> _Exercise directions_
Whenever a picture appears, leave it out while repeating all the other data exactly.

START Material supplied

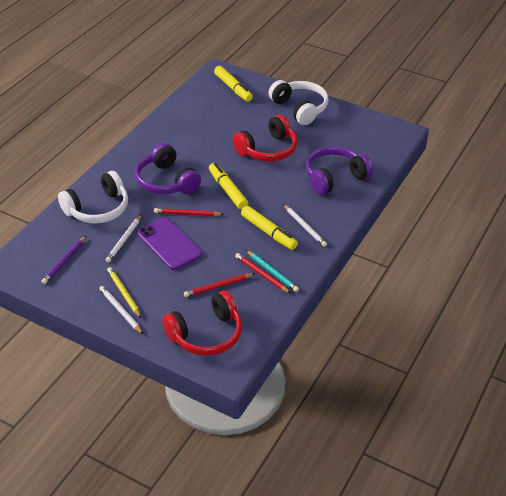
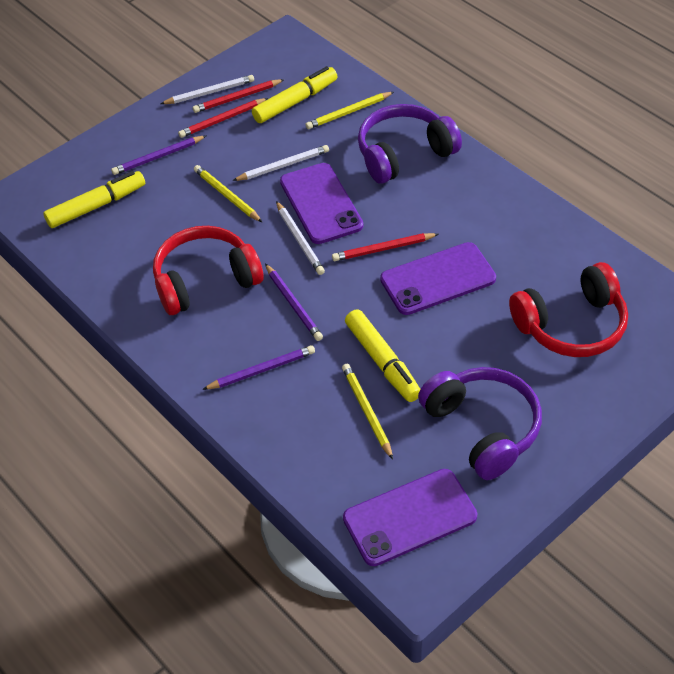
purple pencil: 1 -> 3
purple phone: 1 -> 3
turquoise pencil: 1 -> 0
white headphones: 2 -> 0
yellow pencil: 1 -> 3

END Material supplied

> _Written reply_
purple pencil: 1 -> 3
purple phone: 1 -> 3
turquoise pencil: 1 -> 0
white headphones: 2 -> 0
yellow pencil: 1 -> 3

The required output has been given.